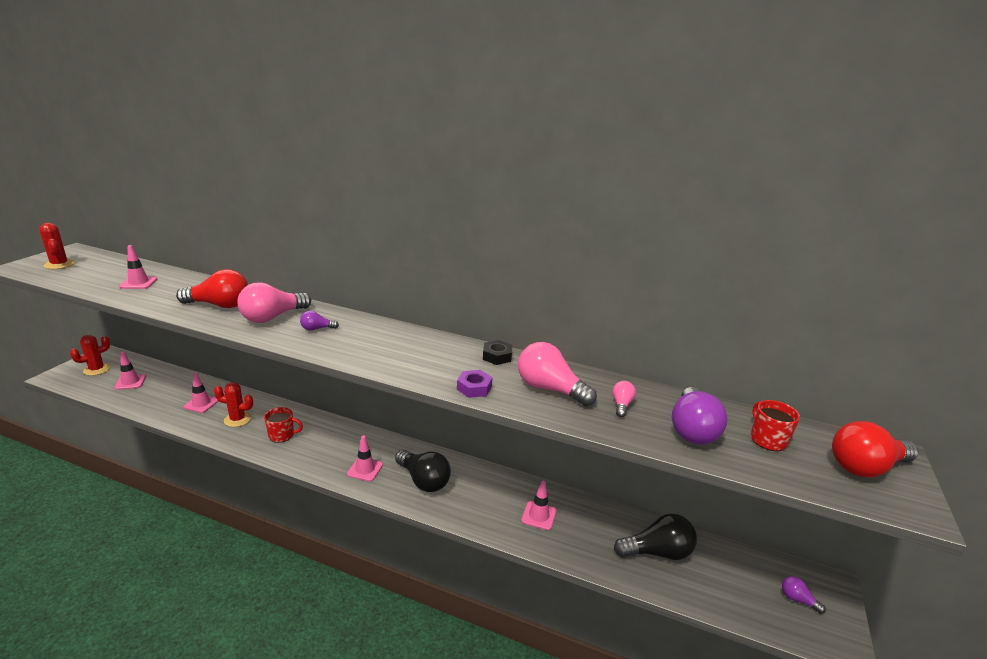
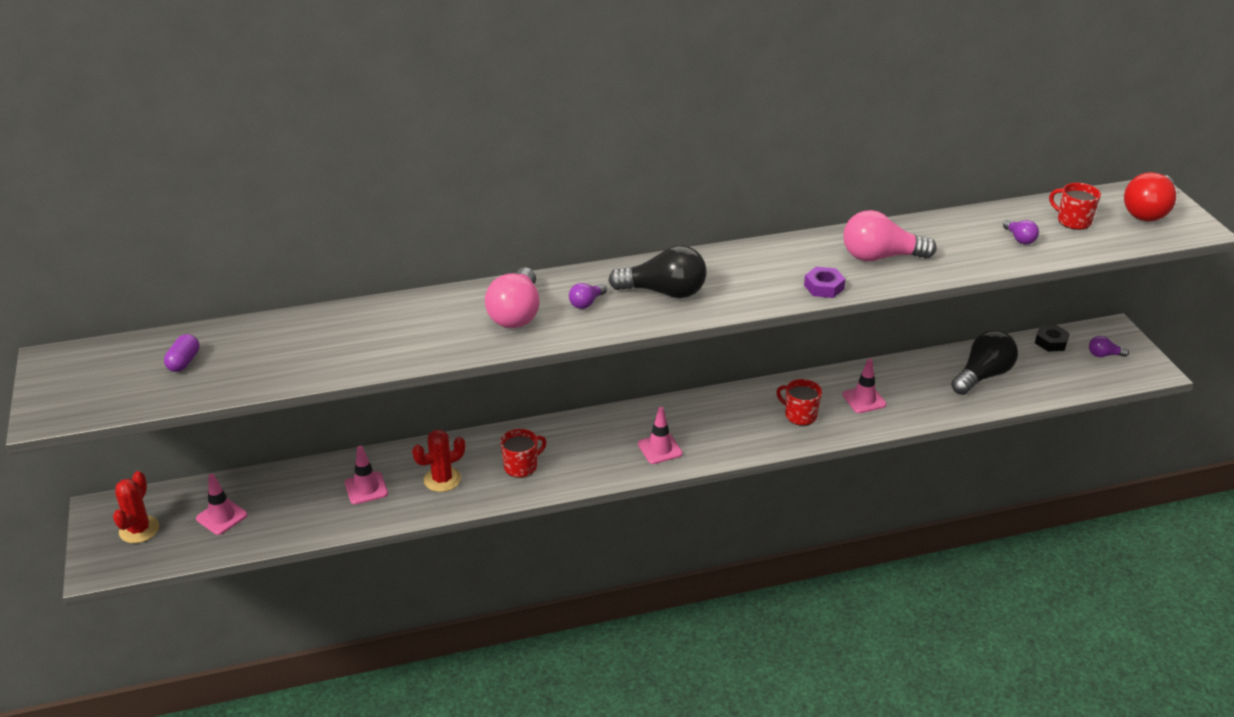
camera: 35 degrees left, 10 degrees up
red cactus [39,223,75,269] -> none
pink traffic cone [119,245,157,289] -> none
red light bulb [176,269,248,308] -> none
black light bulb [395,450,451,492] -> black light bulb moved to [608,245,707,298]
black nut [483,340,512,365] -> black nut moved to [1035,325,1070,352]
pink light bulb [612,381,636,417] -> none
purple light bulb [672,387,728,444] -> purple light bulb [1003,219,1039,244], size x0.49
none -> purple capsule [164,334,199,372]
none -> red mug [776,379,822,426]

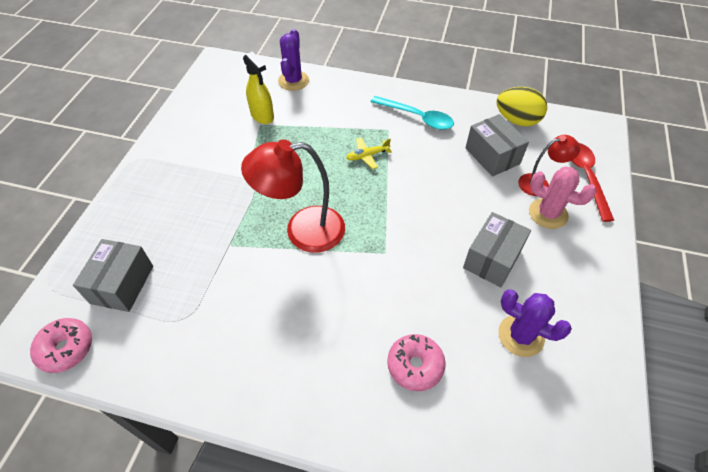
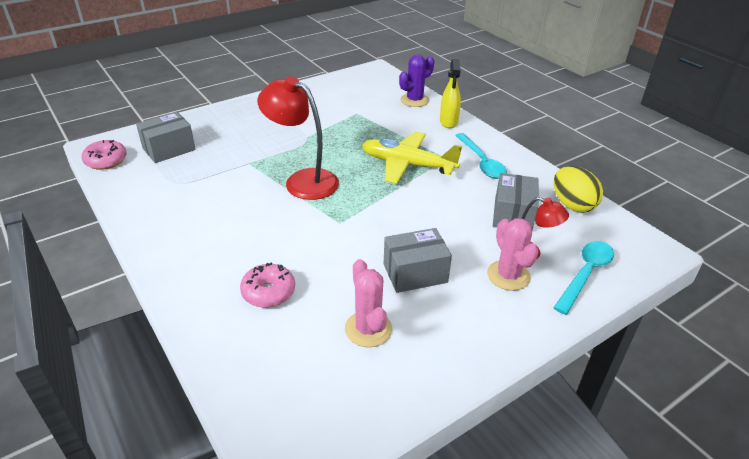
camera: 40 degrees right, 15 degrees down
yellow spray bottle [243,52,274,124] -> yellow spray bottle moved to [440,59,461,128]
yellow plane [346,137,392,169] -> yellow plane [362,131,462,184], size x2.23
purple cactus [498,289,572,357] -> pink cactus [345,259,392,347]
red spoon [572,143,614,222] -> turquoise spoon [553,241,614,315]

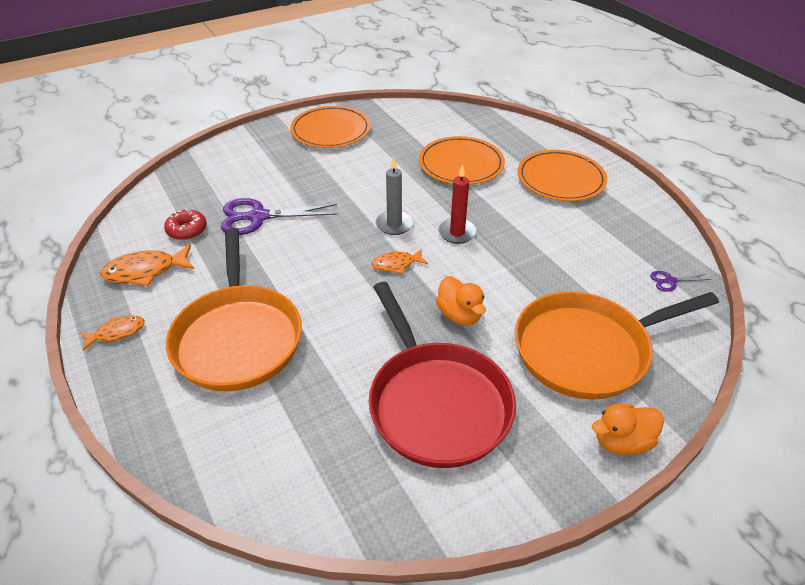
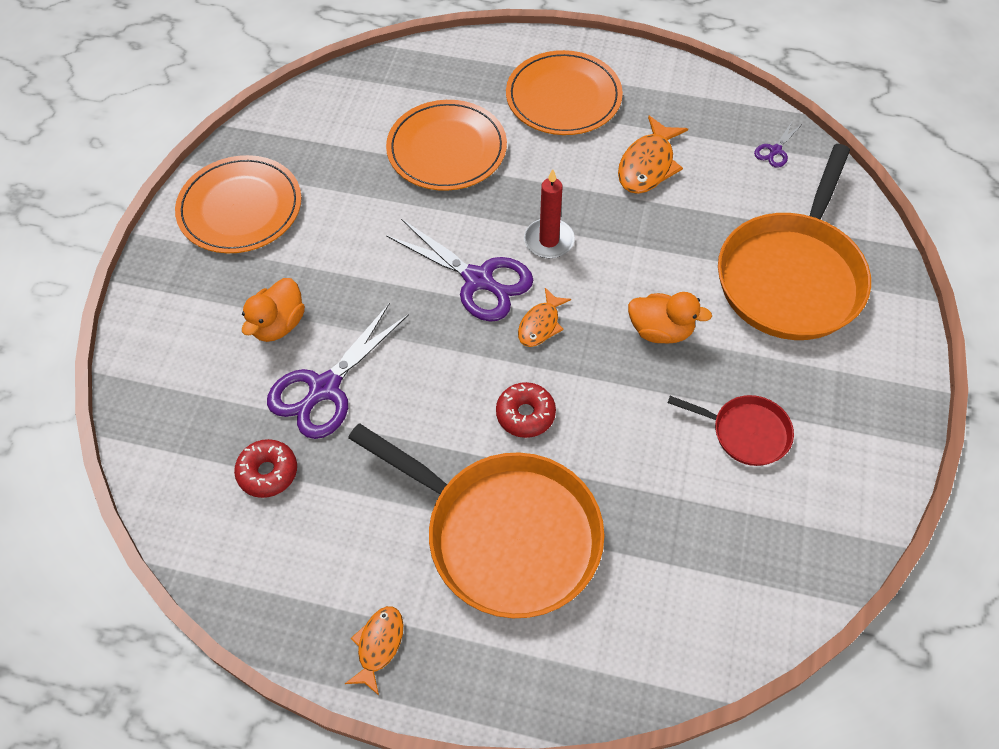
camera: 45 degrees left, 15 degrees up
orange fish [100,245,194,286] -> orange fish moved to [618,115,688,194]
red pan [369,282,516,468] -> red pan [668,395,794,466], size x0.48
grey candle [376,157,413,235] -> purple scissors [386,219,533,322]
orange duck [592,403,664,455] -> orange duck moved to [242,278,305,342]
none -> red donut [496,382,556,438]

****

Directions for this task:
Working from the records above, set down word for word everything from the line containing "none -> red mug [776,379,822,426]" down to the line containing "purple cactus [498,289,572,357]", ends included, minus the pictures.

Result of the task:
none -> red mug [776,379,822,426]

camera: 40 degrees right, 15 degrees down
yellow spray bottle [243,52,274,124] -> yellow spray bottle moved to [440,59,461,128]
yellow plane [346,137,392,169] -> yellow plane [362,131,462,184], size x2.23
purple cactus [498,289,572,357] -> pink cactus [345,259,392,347]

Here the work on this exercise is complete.